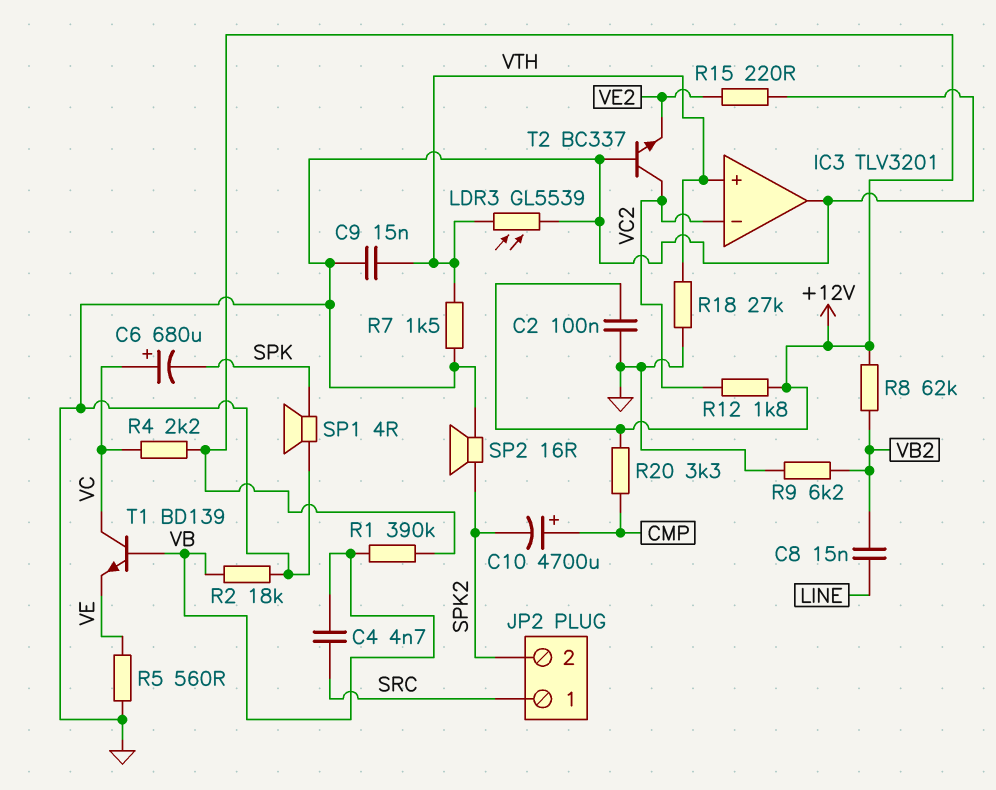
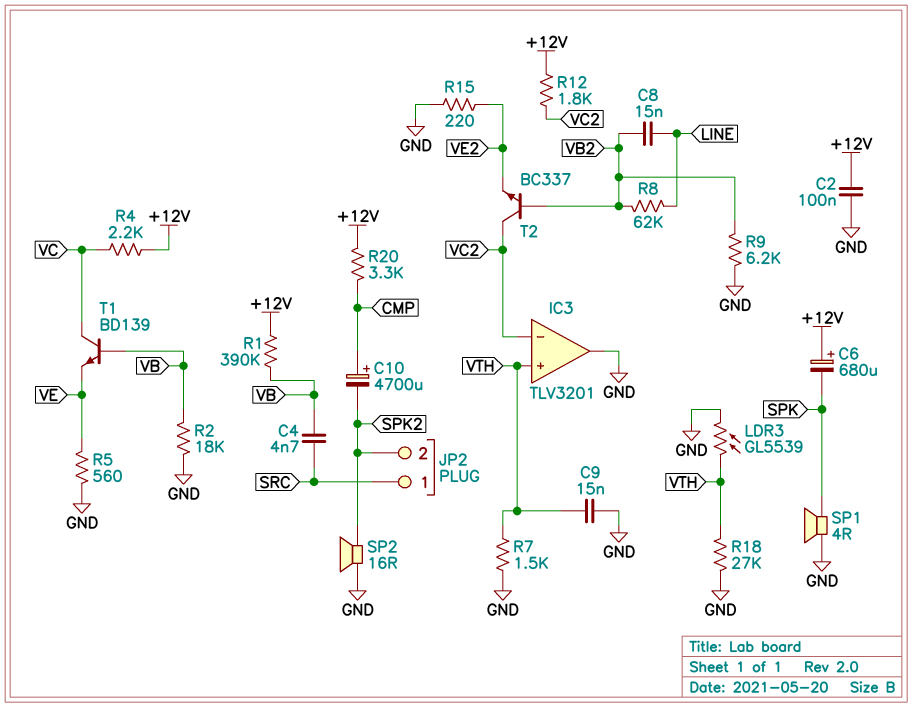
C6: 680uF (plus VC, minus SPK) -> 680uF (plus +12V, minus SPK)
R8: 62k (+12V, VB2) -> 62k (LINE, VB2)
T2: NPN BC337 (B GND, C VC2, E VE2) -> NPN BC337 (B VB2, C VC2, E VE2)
--
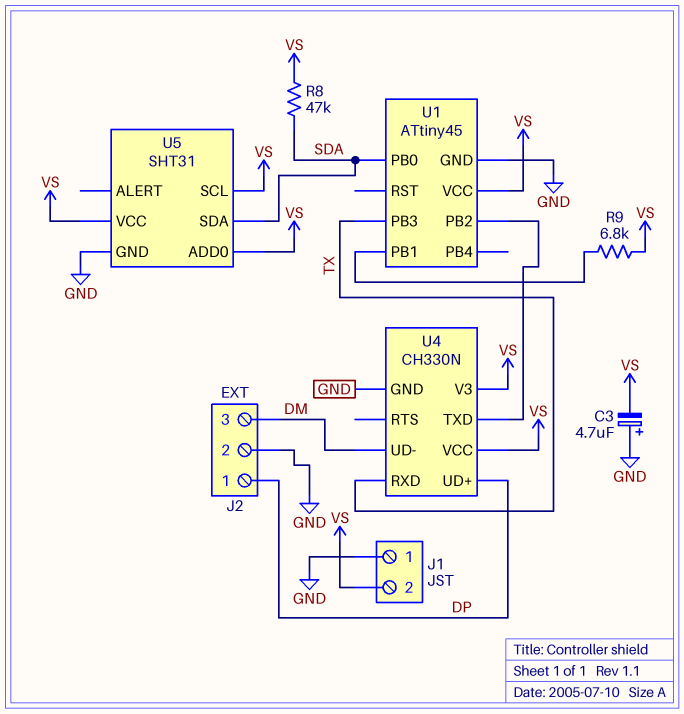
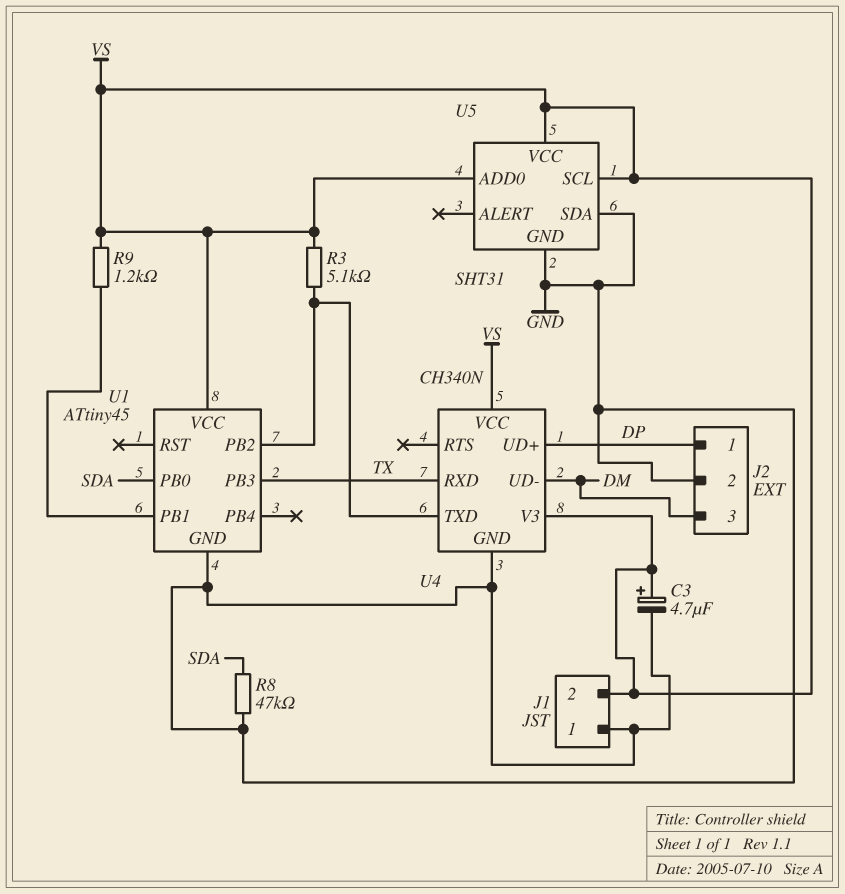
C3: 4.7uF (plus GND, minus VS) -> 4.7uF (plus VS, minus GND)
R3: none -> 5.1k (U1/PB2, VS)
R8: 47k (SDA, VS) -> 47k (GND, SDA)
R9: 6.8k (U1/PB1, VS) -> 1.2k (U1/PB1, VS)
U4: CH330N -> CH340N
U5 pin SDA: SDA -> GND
* * *
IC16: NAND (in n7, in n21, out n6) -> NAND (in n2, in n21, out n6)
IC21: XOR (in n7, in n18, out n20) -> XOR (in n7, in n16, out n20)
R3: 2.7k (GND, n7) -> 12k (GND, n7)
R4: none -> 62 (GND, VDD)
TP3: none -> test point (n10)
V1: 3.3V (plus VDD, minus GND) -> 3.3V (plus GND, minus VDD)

What needs to be done: From the entries above, give again exactly the lines running from the line with "C6: 680uF (plus" to the line with "T2: NPN BC337"; include both of those lines.

Response to the exercise:
C6: 680uF (plus VC, minus SPK) -> 680uF (plus +12V, minus SPK)
R8: 62k (+12V, VB2) -> 62k (LINE, VB2)
T2: NPN BC337 (B GND, C VC2, E VE2) -> NPN BC337 (B VB2, C VC2, E VE2)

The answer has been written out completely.